TASK TO COMPLETE. Set down, exactly, every line from the top of the listing through the one holding "LDR1: GL5539 (+3V3, GND) -> GL5539 (GND, N12)".

GIVEN ENTRIES.

::::::::

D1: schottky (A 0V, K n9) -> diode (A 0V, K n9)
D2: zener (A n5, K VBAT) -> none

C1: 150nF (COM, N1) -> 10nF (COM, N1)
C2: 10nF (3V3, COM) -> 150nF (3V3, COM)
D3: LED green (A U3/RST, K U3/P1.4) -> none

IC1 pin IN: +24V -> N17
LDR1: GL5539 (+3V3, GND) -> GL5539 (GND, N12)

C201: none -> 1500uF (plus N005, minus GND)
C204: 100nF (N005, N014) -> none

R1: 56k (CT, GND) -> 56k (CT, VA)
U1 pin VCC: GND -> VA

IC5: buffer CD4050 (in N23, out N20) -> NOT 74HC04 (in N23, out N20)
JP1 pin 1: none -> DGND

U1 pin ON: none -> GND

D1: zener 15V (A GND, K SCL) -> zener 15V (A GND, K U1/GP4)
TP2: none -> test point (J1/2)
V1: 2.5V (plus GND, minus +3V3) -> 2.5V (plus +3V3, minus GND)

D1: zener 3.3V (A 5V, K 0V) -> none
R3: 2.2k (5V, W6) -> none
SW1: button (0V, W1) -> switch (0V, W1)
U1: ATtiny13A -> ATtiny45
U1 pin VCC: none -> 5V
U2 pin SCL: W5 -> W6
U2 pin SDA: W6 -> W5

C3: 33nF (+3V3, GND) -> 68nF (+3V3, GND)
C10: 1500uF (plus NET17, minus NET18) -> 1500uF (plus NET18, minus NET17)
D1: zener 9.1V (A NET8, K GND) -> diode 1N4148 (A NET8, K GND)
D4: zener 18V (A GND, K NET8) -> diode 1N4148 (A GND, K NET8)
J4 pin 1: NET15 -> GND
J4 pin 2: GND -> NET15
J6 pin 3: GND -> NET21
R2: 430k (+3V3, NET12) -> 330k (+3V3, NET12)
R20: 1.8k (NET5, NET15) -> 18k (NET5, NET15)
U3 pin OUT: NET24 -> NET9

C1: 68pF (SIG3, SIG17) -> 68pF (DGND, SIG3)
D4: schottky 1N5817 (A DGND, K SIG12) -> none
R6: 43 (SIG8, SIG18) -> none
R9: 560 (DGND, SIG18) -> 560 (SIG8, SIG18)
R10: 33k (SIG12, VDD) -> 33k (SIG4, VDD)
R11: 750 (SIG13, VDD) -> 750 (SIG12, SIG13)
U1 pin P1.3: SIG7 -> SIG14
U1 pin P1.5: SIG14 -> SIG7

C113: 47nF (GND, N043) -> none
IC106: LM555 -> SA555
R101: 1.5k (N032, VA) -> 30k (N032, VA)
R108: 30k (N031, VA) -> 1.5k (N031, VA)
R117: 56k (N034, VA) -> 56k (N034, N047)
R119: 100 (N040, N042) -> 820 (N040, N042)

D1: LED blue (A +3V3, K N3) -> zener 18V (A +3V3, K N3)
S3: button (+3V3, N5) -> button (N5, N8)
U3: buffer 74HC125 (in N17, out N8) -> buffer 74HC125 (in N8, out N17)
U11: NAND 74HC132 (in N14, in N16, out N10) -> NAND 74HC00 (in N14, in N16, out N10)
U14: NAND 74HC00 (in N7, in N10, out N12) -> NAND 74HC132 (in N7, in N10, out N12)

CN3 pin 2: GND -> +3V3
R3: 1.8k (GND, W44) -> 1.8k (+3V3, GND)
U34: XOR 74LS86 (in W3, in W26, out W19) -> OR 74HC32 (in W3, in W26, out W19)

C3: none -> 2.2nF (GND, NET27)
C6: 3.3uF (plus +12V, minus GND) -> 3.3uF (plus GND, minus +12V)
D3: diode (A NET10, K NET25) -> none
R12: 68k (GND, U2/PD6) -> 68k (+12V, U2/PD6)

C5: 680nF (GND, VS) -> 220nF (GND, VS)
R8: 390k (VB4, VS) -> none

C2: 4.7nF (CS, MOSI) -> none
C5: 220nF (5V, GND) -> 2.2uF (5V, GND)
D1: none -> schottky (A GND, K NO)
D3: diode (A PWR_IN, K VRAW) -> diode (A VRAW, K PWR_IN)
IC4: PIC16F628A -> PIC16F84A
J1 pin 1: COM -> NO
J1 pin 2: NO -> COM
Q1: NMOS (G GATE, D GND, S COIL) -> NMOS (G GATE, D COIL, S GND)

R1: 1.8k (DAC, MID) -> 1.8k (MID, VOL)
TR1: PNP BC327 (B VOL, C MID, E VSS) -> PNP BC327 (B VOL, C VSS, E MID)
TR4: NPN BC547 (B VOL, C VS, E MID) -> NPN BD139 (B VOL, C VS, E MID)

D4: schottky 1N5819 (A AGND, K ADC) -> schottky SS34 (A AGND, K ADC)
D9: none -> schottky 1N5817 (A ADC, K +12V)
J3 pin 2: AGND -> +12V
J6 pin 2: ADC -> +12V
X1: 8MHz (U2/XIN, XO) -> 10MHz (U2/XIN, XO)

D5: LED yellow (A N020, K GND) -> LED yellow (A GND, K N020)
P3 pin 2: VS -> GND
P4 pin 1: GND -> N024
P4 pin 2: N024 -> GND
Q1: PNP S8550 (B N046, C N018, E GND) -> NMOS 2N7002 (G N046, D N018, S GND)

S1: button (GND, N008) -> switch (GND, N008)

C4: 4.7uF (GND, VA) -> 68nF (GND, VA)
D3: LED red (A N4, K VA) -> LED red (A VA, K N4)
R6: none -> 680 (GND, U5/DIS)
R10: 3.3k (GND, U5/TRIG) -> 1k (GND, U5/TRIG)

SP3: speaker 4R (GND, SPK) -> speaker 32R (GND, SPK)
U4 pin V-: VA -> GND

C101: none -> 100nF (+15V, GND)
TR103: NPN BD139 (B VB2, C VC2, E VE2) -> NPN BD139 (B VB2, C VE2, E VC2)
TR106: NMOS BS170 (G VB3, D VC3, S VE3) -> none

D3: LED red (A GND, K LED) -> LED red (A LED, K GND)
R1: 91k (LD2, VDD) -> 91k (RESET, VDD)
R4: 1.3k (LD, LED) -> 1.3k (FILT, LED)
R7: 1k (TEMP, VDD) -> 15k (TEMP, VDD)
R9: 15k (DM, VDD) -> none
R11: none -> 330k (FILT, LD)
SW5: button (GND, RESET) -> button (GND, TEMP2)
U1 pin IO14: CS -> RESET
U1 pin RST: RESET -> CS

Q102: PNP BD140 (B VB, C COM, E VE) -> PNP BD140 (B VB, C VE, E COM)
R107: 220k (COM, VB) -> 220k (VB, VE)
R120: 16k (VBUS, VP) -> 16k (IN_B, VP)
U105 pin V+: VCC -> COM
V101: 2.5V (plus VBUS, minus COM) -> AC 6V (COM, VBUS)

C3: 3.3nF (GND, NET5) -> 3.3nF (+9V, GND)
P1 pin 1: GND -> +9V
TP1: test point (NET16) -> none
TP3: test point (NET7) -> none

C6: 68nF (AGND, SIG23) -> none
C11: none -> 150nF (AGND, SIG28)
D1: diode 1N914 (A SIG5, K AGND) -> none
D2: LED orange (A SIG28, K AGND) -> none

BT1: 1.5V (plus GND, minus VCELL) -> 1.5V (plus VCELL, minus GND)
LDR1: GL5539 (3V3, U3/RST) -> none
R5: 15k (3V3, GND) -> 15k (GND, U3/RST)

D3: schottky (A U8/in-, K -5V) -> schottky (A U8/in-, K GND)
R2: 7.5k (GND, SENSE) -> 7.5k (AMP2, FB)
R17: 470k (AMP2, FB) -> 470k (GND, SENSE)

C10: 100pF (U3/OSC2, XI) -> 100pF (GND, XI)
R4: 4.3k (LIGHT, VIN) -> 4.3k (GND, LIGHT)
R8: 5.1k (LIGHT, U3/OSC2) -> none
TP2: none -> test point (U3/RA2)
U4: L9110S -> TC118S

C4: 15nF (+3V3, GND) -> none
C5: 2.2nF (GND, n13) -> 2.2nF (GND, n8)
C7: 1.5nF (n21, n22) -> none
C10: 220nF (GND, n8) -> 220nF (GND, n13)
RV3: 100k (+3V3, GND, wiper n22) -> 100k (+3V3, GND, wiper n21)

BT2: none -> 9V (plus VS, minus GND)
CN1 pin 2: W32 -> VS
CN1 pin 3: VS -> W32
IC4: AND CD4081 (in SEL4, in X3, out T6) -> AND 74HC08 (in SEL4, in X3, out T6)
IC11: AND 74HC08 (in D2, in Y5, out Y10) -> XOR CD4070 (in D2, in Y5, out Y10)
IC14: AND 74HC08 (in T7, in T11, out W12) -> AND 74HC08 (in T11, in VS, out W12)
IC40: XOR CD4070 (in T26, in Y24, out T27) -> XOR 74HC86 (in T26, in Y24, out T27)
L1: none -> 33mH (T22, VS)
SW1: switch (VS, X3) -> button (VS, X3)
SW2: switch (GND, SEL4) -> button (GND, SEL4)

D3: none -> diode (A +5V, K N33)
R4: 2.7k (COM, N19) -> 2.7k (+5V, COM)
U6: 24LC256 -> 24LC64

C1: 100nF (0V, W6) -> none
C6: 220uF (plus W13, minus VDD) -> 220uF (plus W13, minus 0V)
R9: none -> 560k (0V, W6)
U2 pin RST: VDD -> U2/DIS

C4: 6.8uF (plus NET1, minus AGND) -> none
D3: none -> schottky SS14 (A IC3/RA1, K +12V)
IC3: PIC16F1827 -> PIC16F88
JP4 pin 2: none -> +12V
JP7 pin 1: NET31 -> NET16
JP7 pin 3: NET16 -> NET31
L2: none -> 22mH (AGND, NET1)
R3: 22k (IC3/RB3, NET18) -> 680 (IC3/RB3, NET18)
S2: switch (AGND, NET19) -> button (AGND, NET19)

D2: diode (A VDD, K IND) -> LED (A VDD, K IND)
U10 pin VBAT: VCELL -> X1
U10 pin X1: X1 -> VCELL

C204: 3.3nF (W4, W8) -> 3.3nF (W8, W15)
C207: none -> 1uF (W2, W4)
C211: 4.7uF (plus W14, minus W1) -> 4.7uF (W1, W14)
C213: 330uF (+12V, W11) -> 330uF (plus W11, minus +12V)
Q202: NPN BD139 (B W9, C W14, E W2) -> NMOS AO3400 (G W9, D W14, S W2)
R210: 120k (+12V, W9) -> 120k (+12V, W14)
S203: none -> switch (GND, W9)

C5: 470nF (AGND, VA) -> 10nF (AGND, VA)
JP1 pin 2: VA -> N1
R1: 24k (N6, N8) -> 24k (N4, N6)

::::::::

OUTPUT OF THE EXERCISE.
D1: schottky (A 0V, K n9) -> diode (A 0V, K n9)
D2: zener (A n5, K VBAT) -> none

C1: 150nF (COM, N1) -> 10nF (COM, N1)
C2: 10nF (3V3, COM) -> 150nF (3V3, COM)
D3: LED green (A U3/RST, K U3/P1.4) -> none

IC1 pin IN: +24V -> N17
LDR1: GL5539 (+3V3, GND) -> GL5539 (GND, N12)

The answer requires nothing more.